* ABOUT THIS TASK
Hunt for the word "counterclockwise" across the entries below, copying each line that holds it.

* DATASET
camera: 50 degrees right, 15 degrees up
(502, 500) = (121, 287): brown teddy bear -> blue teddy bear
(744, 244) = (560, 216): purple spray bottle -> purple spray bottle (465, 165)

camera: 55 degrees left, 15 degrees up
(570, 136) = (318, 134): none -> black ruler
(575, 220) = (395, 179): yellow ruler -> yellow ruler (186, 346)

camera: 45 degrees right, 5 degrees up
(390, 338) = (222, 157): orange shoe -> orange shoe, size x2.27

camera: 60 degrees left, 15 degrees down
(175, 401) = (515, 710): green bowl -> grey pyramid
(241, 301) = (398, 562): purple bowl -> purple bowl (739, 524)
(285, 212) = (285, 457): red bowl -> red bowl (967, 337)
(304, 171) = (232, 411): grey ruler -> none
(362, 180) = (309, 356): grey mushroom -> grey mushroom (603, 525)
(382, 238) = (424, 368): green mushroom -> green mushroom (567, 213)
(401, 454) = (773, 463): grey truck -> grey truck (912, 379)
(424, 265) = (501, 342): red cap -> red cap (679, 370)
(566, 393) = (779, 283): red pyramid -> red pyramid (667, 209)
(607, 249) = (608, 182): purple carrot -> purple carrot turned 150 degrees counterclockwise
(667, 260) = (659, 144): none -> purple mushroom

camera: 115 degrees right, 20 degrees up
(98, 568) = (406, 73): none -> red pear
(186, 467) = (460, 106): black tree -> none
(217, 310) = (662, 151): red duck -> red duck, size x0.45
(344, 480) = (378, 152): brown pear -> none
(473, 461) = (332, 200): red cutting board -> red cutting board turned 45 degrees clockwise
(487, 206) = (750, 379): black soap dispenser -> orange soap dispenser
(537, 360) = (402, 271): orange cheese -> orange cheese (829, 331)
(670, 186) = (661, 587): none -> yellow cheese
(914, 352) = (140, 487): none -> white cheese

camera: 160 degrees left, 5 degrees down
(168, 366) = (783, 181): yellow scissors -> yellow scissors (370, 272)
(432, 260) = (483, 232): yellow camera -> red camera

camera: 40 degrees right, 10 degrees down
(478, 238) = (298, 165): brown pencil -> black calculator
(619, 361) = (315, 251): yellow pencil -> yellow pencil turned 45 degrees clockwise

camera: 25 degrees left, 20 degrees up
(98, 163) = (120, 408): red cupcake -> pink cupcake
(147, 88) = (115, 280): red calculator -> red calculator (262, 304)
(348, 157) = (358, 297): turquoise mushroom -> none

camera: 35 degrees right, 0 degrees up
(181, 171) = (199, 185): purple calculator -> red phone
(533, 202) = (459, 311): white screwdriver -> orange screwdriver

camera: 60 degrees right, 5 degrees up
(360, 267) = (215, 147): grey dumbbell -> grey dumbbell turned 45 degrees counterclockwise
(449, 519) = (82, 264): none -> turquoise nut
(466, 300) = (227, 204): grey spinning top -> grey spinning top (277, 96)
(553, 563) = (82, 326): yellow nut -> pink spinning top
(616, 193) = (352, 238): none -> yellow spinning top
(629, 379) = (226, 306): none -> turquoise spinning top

* TASK OUTPUT
(607, 249) = (608, 182): purple carrot -> purple carrot turned 150 degrees counterclockwise
(360, 267) = (215, 147): grey dumbbell -> grey dumbbell turned 45 degrees counterclockwise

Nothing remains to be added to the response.